## [Description of the task]
For the entries that follow, restate word for word the line containing "R201: 330k (N3, N7) -> 330k (GND, N3)", the line containing "R202: 680 (GND, N3) -> 680 (N3, N7)", and every line that lies between them.

## [Given data]

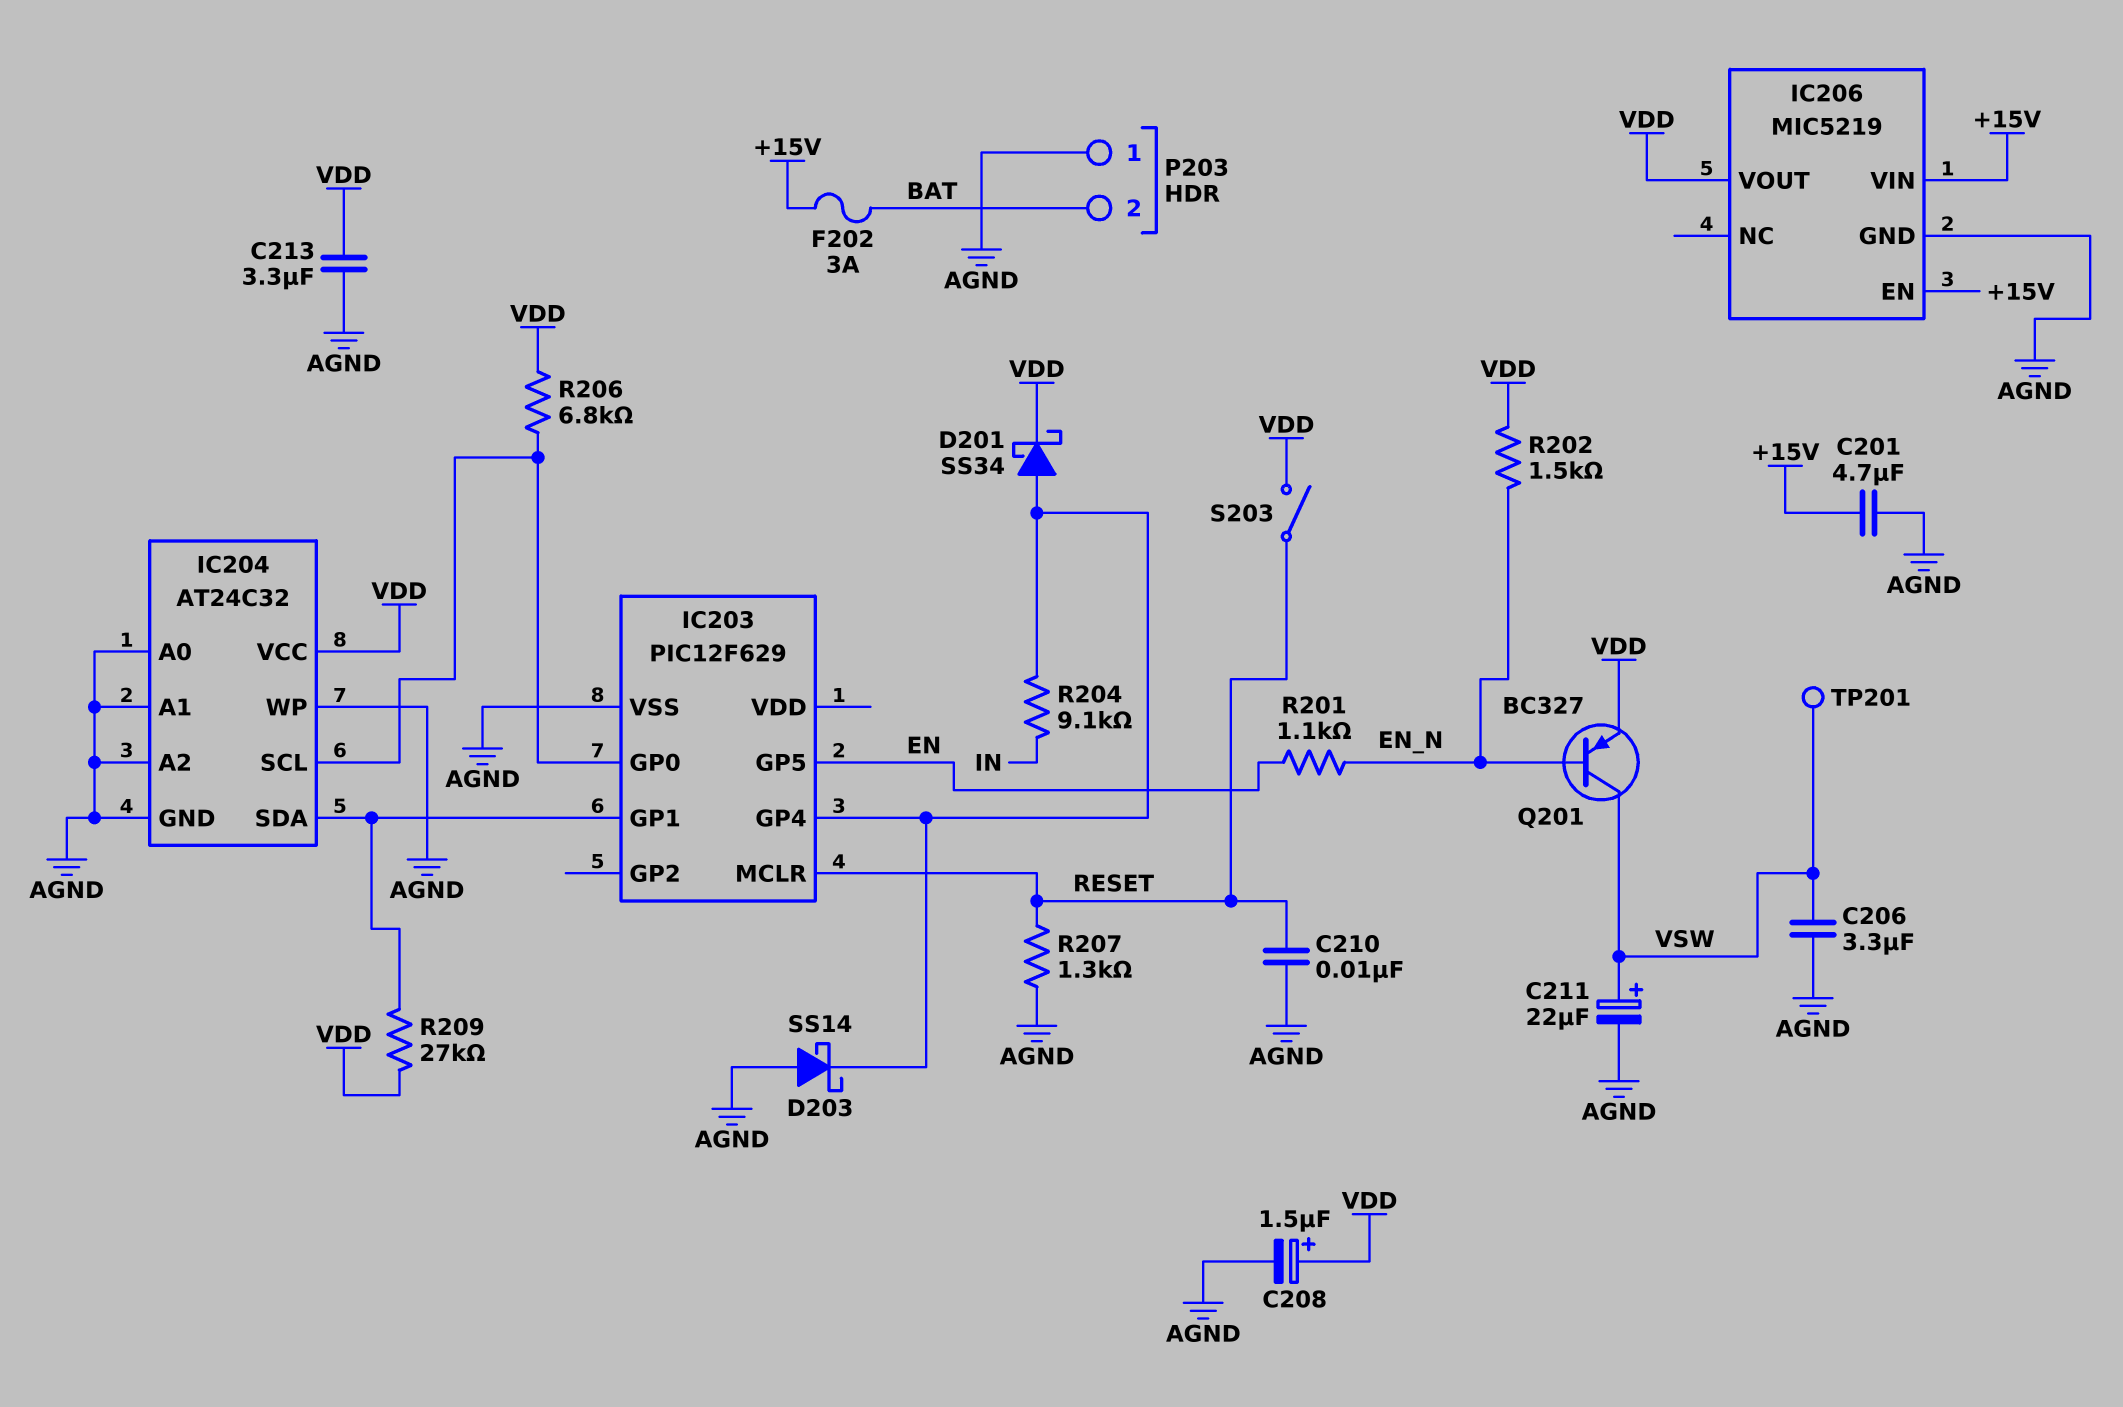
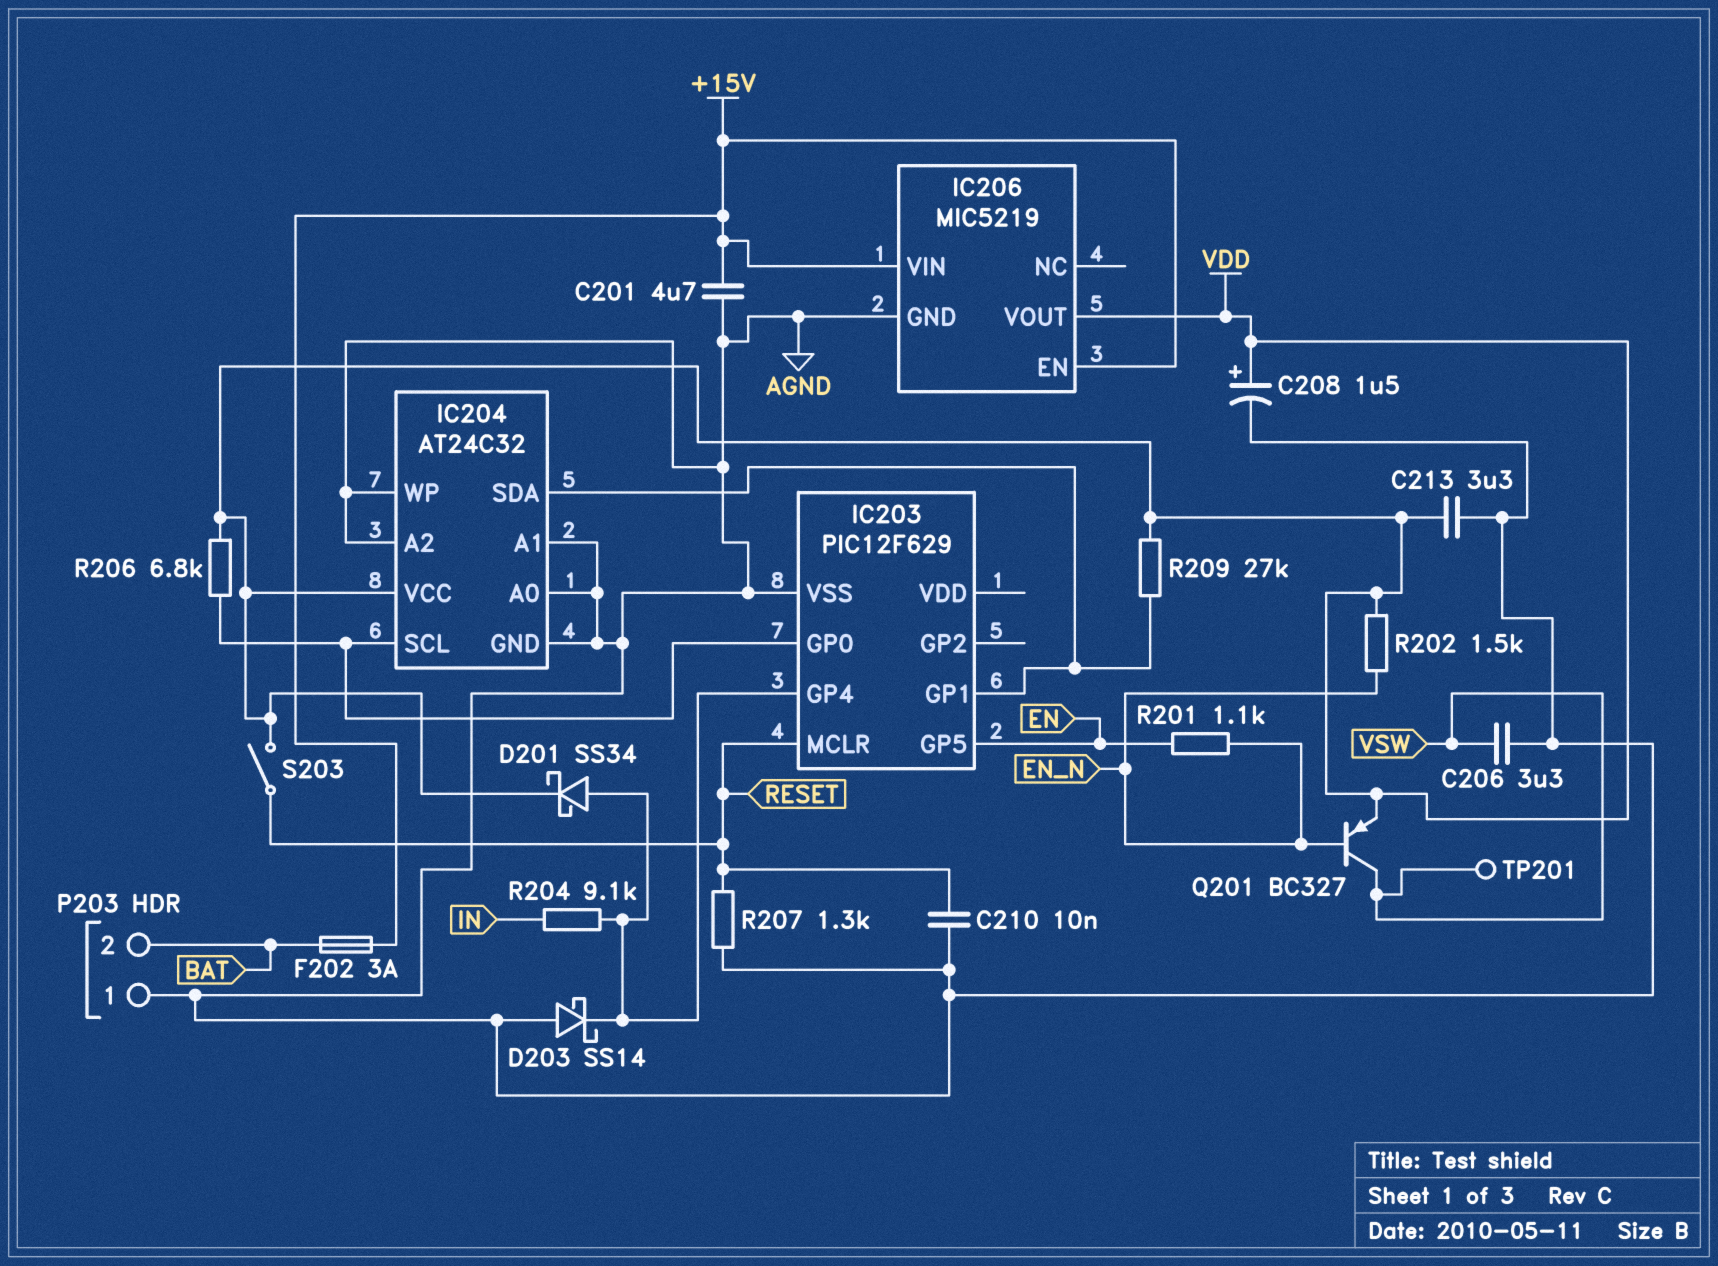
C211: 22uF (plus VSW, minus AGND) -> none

* * *

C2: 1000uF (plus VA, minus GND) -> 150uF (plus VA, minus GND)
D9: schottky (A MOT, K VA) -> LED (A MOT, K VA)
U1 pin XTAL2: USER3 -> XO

...

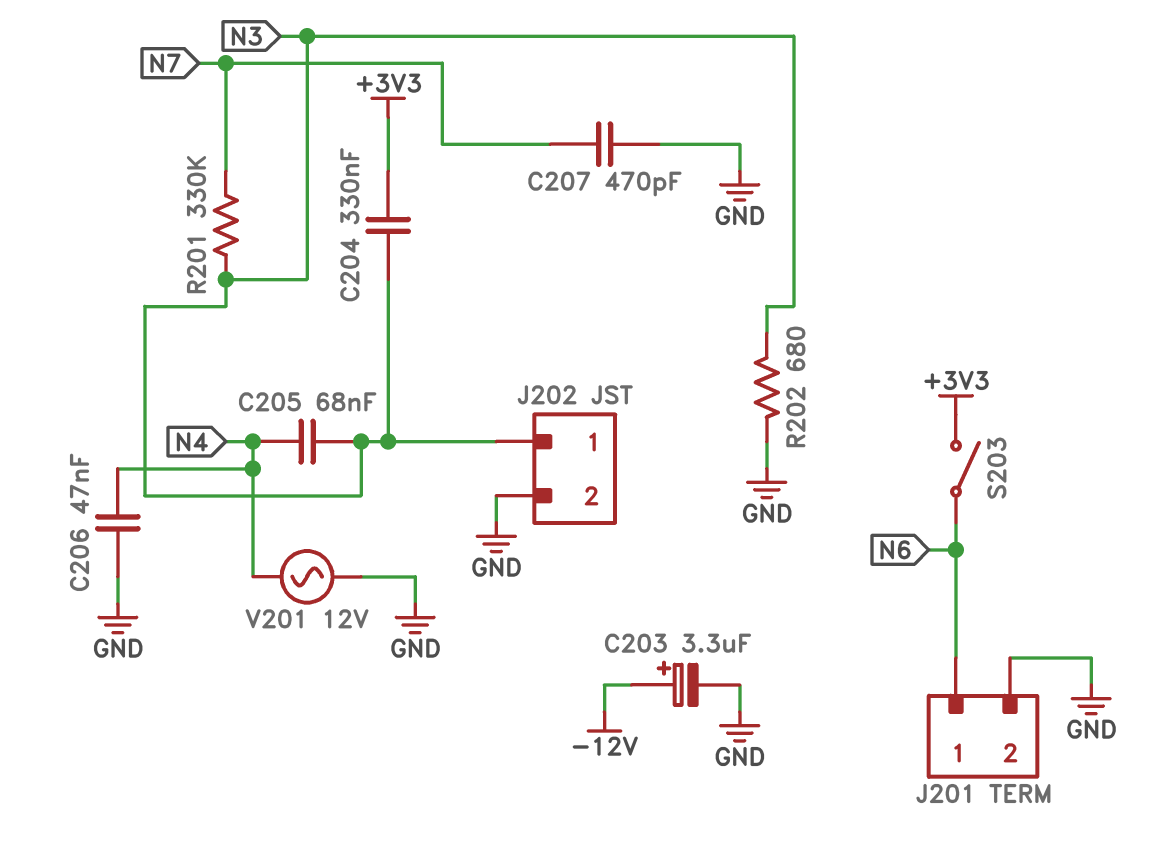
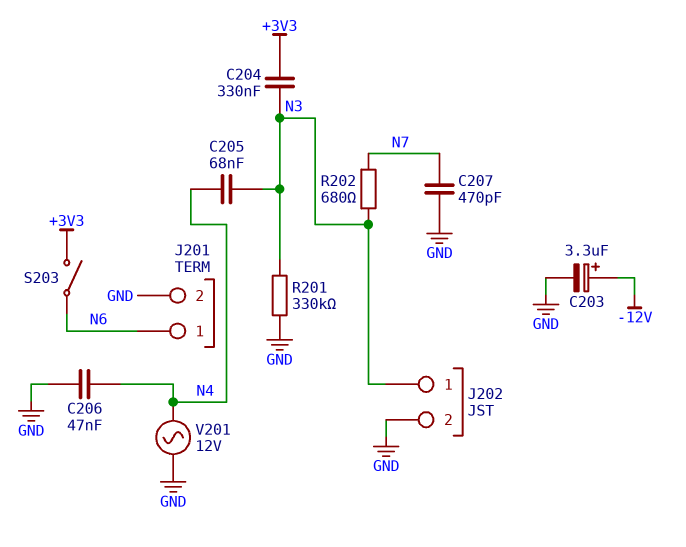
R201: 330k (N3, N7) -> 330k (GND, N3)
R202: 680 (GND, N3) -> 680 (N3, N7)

## [Result of this exercise]
R201: 330k (N3, N7) -> 330k (GND, N3)
R202: 680 (GND, N3) -> 680 (N3, N7)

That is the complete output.